Among the entries that follow, the required portion opens with the line containing "D2: zener 3.3V" and closes with the line containing "R15: 1.2k (VA, VE) -> 1.2k (VA, VB)". Give that portion again exactly, and nothing else.
━━━━━ Dataset records ━━━━━
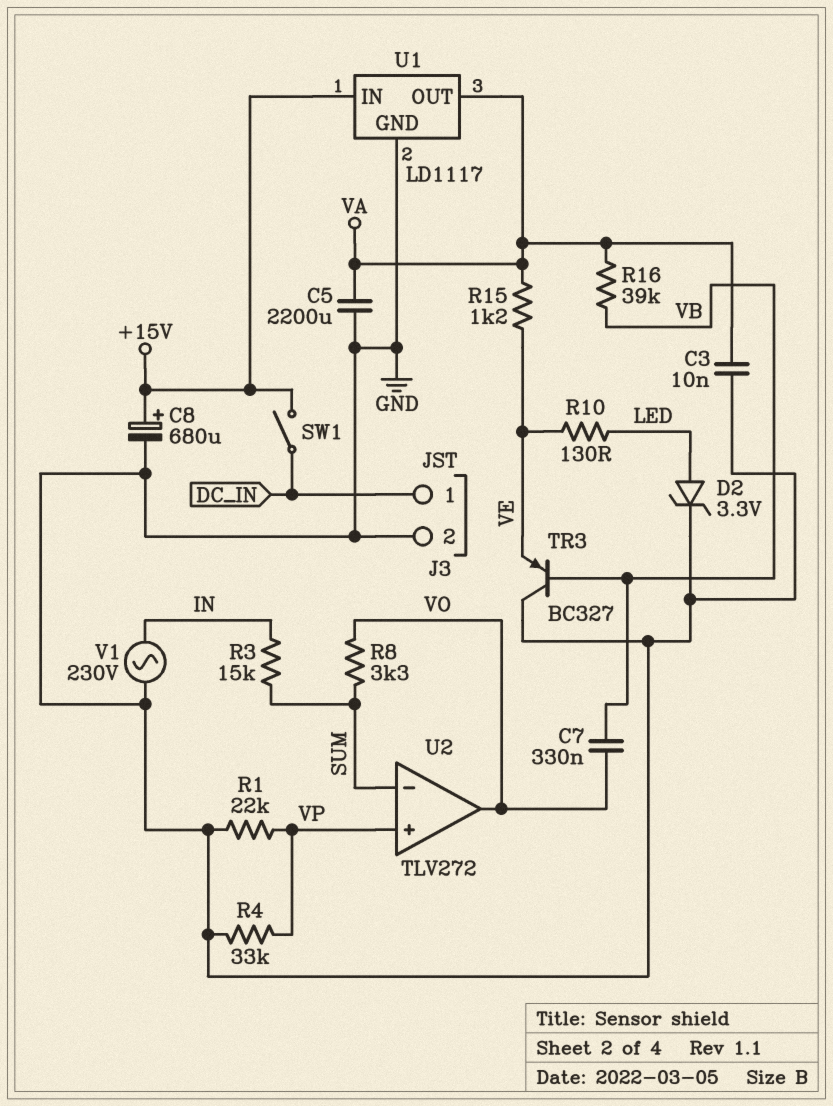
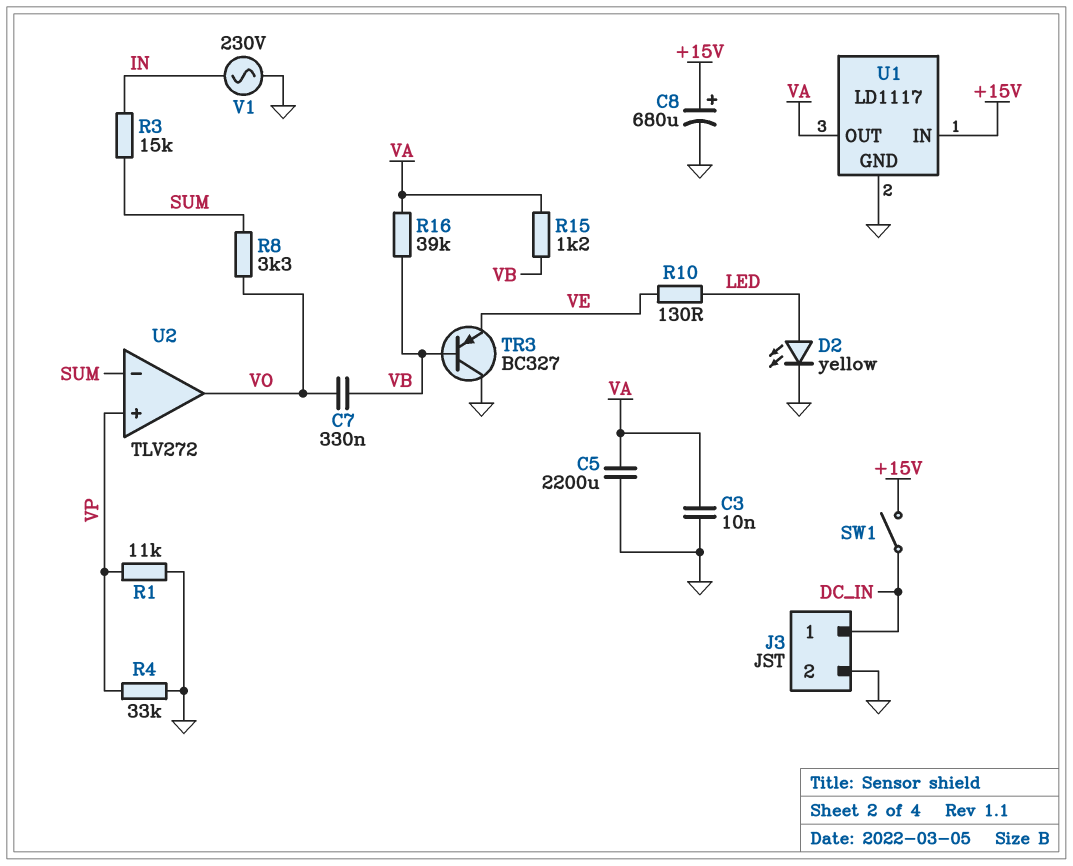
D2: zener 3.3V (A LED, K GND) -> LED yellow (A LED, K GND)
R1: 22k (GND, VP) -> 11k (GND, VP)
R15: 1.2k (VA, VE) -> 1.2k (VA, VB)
━━━━━
━━━━━ Dataset records ━━━━━
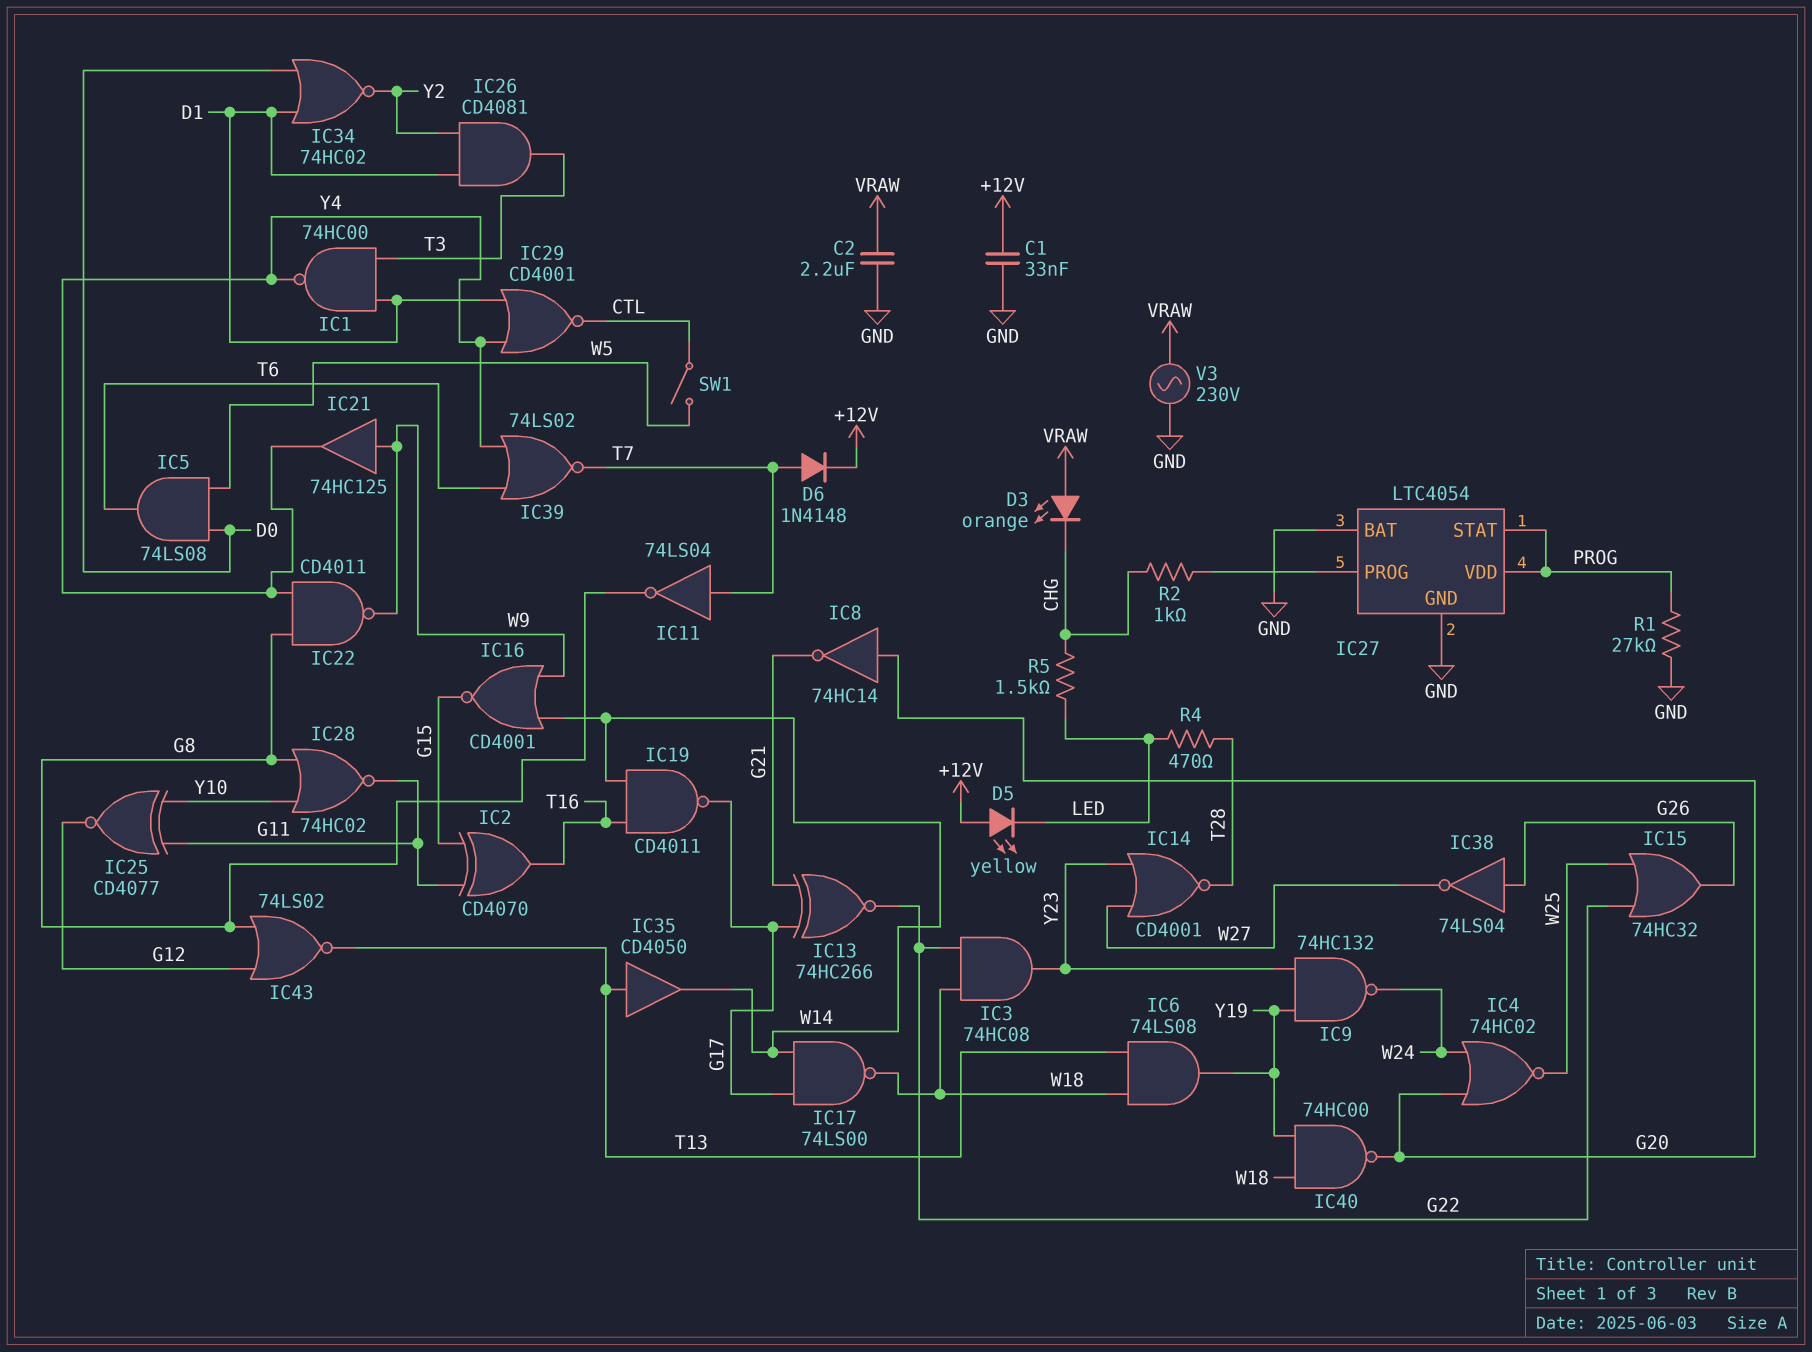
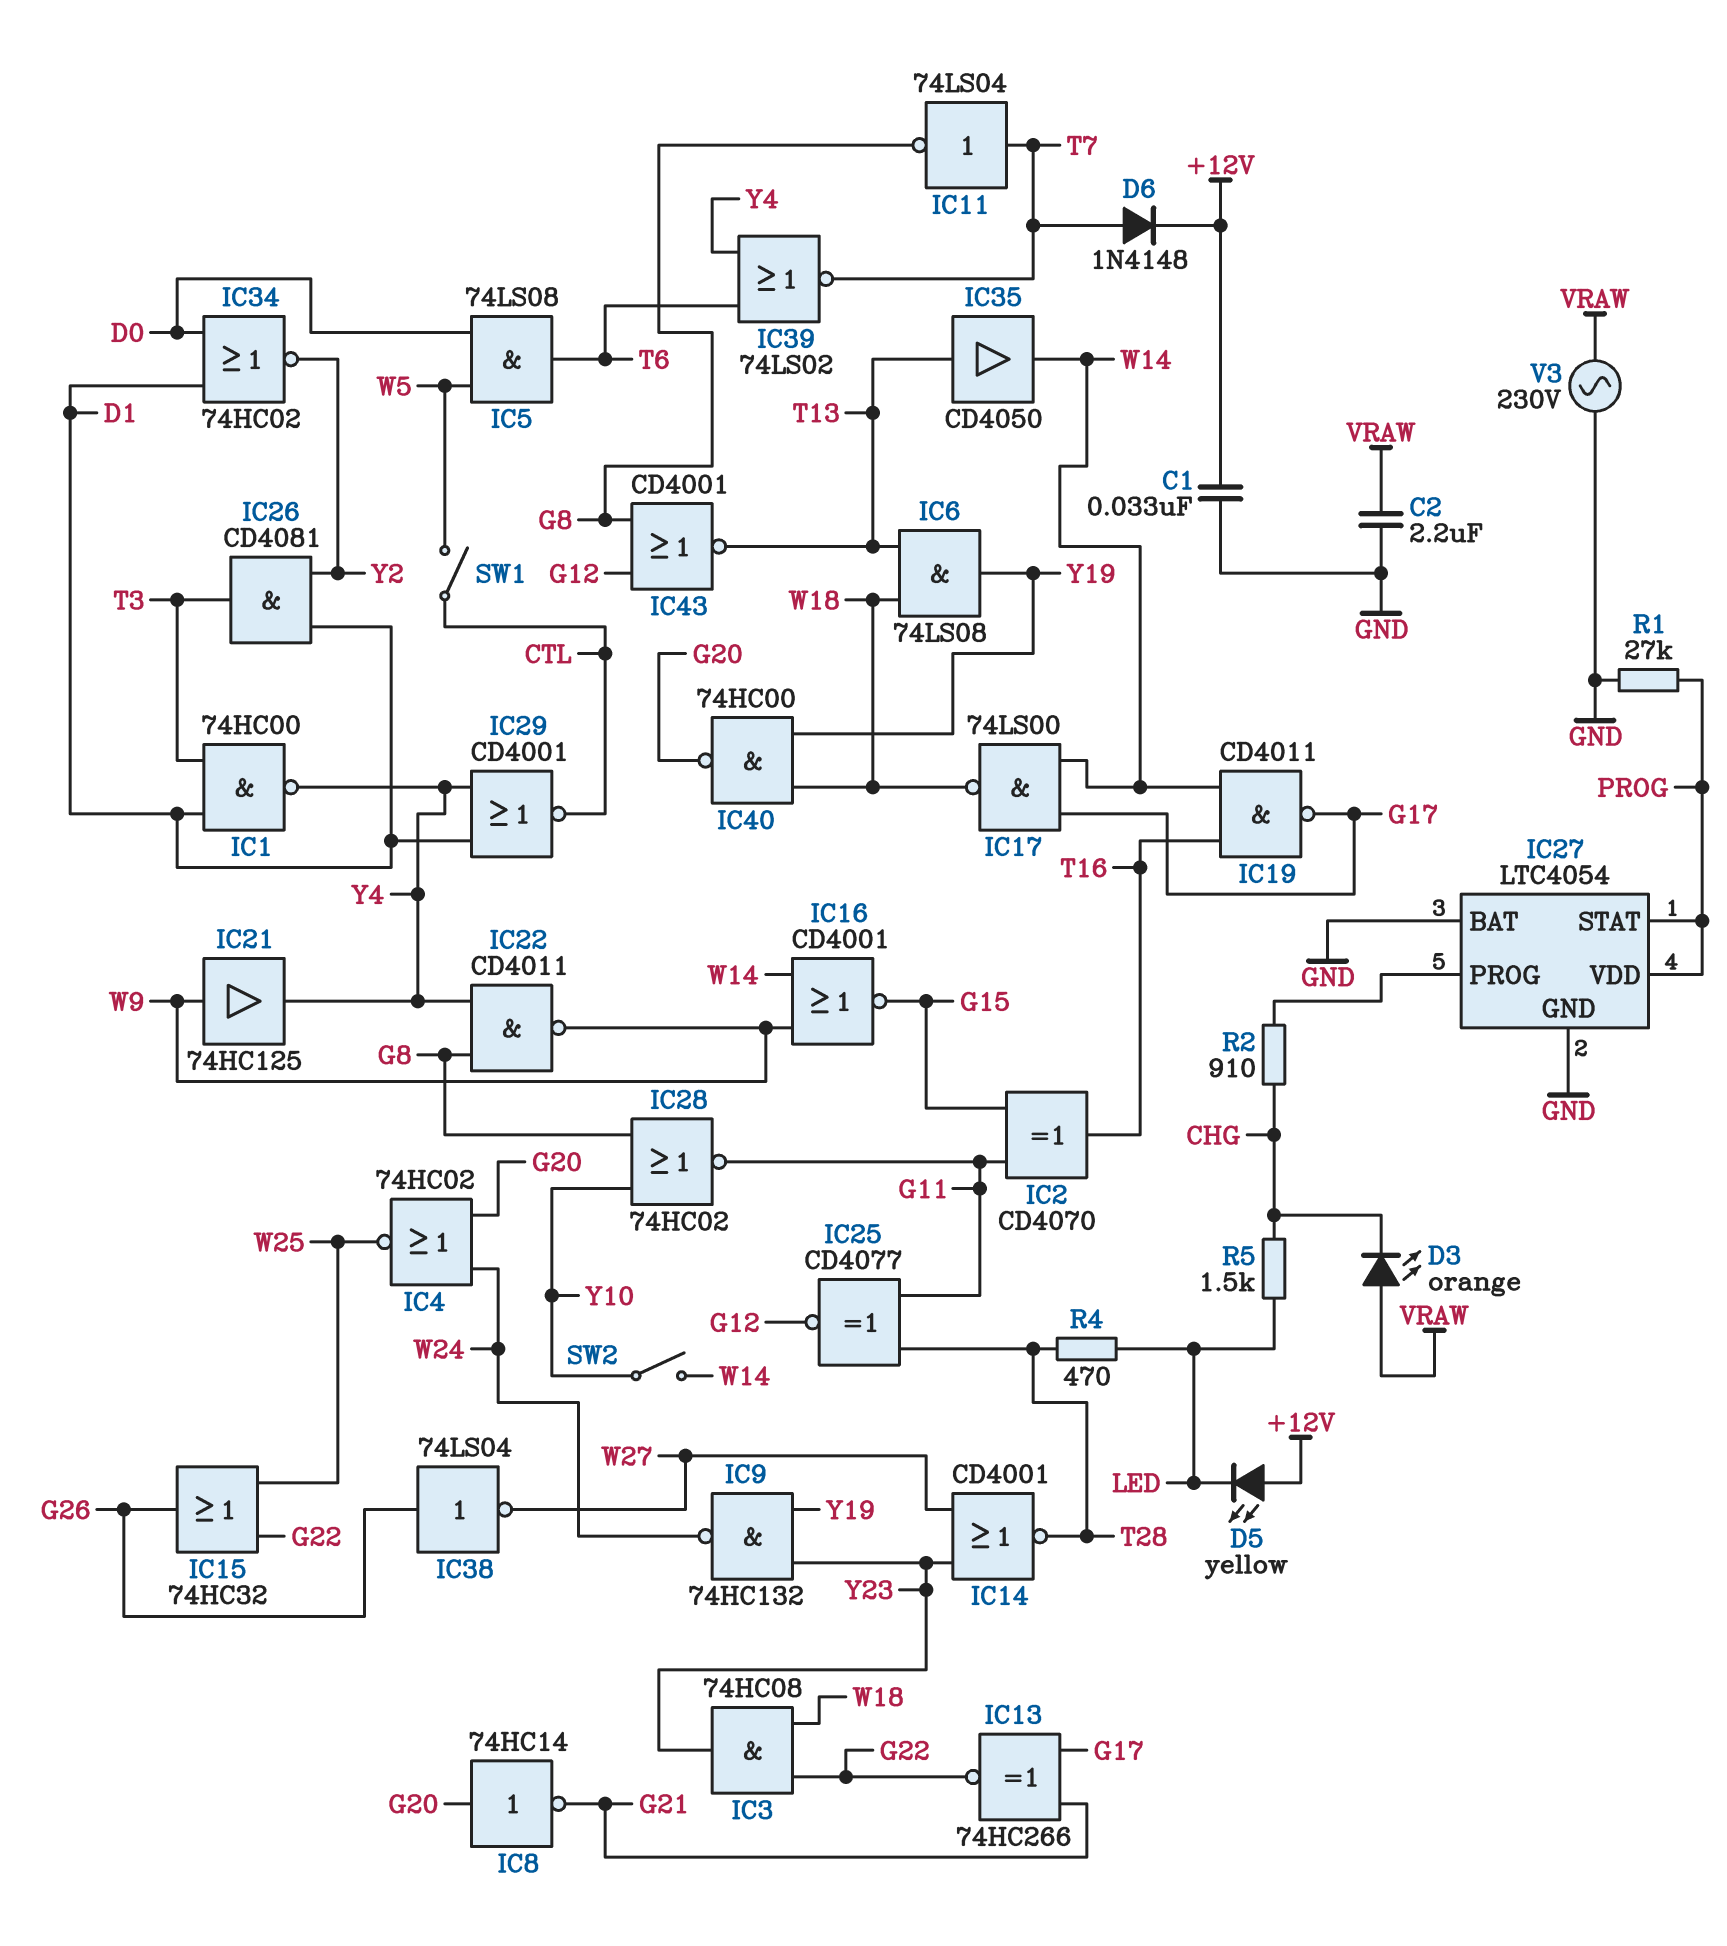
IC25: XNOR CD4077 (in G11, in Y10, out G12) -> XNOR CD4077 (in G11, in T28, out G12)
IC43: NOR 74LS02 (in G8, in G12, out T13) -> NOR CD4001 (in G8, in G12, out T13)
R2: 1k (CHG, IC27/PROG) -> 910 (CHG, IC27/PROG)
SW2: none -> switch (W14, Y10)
━━━━━
Task response
D2: zener 3.3V (A LED, K GND) -> LED yellow (A LED, K GND)
R1: 22k (GND, VP) -> 11k (GND, VP)
R15: 1.2k (VA, VE) -> 1.2k (VA, VB)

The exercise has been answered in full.